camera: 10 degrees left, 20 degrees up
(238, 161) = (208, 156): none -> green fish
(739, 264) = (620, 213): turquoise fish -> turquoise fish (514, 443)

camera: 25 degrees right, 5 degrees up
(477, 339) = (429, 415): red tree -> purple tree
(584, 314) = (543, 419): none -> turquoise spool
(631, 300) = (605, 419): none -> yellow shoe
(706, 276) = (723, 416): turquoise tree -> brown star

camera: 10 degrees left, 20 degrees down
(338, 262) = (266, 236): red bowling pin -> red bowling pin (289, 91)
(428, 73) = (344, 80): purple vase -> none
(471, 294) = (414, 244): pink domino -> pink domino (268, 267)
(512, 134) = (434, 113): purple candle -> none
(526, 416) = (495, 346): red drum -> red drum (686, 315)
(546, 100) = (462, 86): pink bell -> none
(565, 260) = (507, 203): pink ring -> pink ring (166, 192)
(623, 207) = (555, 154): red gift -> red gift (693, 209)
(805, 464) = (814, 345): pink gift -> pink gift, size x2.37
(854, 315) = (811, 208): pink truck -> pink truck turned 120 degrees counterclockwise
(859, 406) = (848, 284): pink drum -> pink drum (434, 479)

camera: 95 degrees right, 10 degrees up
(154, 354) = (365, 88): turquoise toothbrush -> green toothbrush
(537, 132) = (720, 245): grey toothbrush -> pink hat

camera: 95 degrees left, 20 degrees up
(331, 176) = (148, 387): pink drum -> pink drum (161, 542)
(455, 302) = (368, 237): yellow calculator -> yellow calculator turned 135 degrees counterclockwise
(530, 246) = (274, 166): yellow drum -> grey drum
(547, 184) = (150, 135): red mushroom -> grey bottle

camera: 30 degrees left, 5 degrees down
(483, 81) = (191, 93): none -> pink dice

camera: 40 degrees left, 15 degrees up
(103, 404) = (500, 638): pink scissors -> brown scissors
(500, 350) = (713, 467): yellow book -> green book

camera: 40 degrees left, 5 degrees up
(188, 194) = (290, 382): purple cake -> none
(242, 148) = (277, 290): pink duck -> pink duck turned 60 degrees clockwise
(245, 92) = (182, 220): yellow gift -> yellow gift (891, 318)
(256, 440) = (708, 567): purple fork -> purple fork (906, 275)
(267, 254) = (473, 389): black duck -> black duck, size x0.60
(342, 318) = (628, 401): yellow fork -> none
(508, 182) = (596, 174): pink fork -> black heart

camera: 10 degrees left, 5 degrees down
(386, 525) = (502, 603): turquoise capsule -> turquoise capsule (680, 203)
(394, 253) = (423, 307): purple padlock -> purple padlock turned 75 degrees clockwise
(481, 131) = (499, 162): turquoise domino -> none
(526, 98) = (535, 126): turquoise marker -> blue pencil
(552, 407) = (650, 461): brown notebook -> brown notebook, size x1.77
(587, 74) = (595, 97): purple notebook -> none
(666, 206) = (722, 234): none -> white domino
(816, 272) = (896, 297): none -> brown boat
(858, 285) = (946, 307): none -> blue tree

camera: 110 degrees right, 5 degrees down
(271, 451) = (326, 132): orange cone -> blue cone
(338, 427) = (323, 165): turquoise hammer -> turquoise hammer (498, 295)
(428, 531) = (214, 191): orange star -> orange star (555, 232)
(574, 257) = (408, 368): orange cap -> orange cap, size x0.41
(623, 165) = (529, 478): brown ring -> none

▸ WHAT TO PRODUCE: In your answer, include only the lines above starting at the line that holds "(739, 264) = (620, 213): turquoise" and ending at the line that holds "(530, 246) = (274, 166): yellow", copied exactly.

▸ RESPONSE TO THE EXERCISE:
(739, 264) = (620, 213): turquoise fish -> turquoise fish (514, 443)

camera: 25 degrees right, 5 degrees up
(477, 339) = (429, 415): red tree -> purple tree
(584, 314) = (543, 419): none -> turquoise spool
(631, 300) = (605, 419): none -> yellow shoe
(706, 276) = (723, 416): turquoise tree -> brown star

camera: 10 degrees left, 20 degrees down
(338, 262) = (266, 236): red bowling pin -> red bowling pin (289, 91)
(428, 73) = (344, 80): purple vase -> none
(471, 294) = (414, 244): pink domino -> pink domino (268, 267)
(512, 134) = (434, 113): purple candle -> none
(526, 416) = (495, 346): red drum -> red drum (686, 315)
(546, 100) = (462, 86): pink bell -> none
(565, 260) = (507, 203): pink ring -> pink ring (166, 192)
(623, 207) = (555, 154): red gift -> red gift (693, 209)
(805, 464) = (814, 345): pink gift -> pink gift, size x2.37
(854, 315) = (811, 208): pink truck -> pink truck turned 120 degrees counterclockwise
(859, 406) = (848, 284): pink drum -> pink drum (434, 479)

camera: 95 degrees right, 10 degrees up
(154, 354) = (365, 88): turquoise toothbrush -> green toothbrush
(537, 132) = (720, 245): grey toothbrush -> pink hat

camera: 95 degrees left, 20 degrees up
(331, 176) = (148, 387): pink drum -> pink drum (161, 542)
(455, 302) = (368, 237): yellow calculator -> yellow calculator turned 135 degrees counterclockwise
(530, 246) = (274, 166): yellow drum -> grey drum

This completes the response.